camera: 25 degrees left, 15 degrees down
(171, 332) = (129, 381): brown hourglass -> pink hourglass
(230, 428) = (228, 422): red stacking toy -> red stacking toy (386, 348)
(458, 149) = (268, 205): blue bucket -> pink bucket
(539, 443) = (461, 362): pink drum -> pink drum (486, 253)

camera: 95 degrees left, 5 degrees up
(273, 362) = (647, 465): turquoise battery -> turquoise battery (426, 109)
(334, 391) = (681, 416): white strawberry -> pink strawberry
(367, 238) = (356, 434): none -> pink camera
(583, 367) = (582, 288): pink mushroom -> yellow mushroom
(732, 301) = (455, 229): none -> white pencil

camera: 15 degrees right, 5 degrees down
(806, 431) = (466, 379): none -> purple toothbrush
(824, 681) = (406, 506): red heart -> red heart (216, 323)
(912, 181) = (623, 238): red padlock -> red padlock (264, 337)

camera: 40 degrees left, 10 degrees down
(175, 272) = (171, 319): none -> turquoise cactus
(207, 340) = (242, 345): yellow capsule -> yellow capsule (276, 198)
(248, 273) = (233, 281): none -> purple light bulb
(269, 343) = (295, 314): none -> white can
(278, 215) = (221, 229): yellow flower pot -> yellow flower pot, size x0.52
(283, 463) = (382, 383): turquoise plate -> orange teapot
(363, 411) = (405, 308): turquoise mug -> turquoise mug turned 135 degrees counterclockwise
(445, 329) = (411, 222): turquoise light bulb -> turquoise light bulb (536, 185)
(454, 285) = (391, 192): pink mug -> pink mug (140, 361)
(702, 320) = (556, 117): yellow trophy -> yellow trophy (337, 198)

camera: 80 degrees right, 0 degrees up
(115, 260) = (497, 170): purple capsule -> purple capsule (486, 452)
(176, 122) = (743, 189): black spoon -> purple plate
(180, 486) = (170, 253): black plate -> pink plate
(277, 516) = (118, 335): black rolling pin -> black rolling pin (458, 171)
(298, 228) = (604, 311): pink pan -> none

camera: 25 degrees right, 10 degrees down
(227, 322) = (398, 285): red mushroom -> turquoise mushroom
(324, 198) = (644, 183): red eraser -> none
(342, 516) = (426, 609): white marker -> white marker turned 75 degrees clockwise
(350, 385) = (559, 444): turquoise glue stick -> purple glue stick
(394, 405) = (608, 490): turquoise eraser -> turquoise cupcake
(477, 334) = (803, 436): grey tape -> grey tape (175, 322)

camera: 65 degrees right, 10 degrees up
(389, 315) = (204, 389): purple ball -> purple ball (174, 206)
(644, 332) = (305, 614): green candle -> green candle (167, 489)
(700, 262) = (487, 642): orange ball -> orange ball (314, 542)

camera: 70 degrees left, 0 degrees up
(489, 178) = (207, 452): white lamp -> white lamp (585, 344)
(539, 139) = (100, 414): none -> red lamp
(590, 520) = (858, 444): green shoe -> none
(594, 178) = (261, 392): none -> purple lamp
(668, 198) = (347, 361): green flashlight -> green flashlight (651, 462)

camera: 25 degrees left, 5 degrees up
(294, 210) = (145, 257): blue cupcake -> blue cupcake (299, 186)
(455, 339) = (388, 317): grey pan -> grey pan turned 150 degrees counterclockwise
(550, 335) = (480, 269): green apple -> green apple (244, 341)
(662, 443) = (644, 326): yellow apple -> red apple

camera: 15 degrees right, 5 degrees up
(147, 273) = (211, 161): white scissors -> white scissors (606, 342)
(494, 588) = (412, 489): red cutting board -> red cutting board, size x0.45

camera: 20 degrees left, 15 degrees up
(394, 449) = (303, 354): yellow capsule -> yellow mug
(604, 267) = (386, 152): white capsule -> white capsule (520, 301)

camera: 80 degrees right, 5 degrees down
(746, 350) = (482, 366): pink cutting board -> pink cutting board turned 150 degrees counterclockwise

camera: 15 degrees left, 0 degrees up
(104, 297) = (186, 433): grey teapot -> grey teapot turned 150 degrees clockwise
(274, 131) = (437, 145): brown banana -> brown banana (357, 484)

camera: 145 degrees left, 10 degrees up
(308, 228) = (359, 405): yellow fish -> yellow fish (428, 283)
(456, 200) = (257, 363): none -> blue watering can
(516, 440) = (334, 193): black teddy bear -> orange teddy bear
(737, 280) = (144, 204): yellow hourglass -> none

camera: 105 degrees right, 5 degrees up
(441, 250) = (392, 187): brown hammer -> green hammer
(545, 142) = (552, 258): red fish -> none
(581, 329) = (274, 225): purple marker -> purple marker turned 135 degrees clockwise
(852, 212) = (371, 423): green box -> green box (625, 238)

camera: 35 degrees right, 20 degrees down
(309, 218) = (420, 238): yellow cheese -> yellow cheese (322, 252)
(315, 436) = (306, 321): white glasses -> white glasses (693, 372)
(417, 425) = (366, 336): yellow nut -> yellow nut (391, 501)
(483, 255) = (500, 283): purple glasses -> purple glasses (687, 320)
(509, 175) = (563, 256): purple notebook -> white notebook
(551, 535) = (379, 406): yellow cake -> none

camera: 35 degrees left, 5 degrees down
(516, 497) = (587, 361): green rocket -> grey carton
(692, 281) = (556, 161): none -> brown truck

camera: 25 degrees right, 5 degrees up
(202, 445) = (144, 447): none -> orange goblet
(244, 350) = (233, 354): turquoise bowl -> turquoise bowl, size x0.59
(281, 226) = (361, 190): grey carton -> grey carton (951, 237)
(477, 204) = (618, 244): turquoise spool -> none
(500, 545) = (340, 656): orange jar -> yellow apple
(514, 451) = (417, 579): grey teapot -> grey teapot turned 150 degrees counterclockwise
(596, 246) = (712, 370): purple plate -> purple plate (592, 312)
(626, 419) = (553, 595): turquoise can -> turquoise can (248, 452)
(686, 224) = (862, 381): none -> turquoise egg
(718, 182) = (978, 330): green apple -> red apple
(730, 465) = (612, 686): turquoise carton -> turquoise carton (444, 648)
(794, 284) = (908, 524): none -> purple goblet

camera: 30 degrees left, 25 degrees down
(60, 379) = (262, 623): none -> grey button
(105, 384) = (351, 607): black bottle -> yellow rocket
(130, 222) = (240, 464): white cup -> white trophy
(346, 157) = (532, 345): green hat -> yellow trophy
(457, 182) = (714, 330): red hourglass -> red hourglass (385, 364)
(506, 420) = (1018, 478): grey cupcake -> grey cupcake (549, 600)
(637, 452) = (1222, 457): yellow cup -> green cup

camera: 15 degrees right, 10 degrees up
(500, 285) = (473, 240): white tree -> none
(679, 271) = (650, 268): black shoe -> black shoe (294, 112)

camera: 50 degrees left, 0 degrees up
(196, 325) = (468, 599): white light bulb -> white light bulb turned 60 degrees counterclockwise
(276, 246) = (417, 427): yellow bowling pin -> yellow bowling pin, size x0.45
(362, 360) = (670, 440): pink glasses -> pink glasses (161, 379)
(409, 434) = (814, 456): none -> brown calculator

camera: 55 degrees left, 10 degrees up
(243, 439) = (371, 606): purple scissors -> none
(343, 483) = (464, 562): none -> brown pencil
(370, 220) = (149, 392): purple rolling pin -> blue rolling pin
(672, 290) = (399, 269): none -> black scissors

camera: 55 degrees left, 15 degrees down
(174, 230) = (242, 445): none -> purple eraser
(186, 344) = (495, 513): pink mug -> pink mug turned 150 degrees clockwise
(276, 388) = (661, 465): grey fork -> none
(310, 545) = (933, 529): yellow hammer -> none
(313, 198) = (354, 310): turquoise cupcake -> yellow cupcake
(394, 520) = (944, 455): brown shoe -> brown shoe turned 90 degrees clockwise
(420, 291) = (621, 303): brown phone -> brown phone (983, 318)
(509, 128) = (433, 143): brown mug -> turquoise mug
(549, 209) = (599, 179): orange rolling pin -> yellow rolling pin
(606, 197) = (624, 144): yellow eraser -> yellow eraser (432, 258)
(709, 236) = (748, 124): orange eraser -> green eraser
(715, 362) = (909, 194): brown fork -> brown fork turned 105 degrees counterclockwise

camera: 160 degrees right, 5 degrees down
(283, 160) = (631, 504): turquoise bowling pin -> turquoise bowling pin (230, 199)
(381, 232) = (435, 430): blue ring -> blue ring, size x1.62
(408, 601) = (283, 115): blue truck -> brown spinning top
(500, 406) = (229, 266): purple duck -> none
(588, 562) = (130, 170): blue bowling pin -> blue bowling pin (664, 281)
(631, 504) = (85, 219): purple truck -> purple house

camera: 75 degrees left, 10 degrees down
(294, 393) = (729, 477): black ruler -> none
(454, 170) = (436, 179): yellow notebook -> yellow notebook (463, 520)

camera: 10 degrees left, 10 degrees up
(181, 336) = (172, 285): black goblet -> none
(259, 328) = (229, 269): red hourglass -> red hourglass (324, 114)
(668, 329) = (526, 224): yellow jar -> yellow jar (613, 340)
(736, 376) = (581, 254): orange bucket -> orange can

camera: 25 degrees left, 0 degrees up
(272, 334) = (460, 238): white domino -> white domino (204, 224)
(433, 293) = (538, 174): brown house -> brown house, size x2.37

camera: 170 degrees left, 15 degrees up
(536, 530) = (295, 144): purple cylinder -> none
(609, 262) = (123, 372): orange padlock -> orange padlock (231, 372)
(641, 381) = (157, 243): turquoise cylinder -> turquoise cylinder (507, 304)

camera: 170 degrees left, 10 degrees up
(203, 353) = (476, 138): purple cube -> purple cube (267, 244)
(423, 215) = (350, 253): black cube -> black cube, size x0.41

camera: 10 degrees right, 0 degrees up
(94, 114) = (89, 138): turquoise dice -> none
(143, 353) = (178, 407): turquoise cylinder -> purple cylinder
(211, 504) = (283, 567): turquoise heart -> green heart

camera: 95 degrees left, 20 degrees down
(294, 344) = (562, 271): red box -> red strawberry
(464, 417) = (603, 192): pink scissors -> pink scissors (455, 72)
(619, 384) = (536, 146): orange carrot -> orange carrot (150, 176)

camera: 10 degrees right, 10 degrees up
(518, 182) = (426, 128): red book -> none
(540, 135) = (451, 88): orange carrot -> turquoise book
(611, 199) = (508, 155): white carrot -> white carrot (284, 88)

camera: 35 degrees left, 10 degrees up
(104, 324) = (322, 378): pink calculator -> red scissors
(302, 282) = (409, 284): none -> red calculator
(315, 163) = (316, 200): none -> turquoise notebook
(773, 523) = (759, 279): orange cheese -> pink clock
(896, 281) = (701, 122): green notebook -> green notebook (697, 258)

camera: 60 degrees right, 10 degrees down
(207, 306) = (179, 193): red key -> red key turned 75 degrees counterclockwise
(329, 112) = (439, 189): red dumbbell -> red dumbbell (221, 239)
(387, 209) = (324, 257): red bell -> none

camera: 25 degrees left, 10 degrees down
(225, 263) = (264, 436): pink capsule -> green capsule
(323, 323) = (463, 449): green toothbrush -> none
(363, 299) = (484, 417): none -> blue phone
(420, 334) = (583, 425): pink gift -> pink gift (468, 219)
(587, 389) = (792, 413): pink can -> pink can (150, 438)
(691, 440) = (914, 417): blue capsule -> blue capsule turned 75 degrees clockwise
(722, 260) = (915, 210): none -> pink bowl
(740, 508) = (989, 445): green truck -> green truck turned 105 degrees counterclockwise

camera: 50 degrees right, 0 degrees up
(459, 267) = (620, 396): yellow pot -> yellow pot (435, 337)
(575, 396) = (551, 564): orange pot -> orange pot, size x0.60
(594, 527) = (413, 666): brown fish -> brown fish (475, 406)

=-=-=-=-=

WHAT YOU WILL DO:
Copy each line of the data above that holds "teapot".

OUTPUT BELOW:
(283, 463) = (382, 383): turquoise plate -> orange teapot
(104, 297) = (186, 433): grey teapot -> grey teapot turned 150 degrees clockwise
(514, 451) = (417, 579): grey teapot -> grey teapot turned 150 degrees counterclockwise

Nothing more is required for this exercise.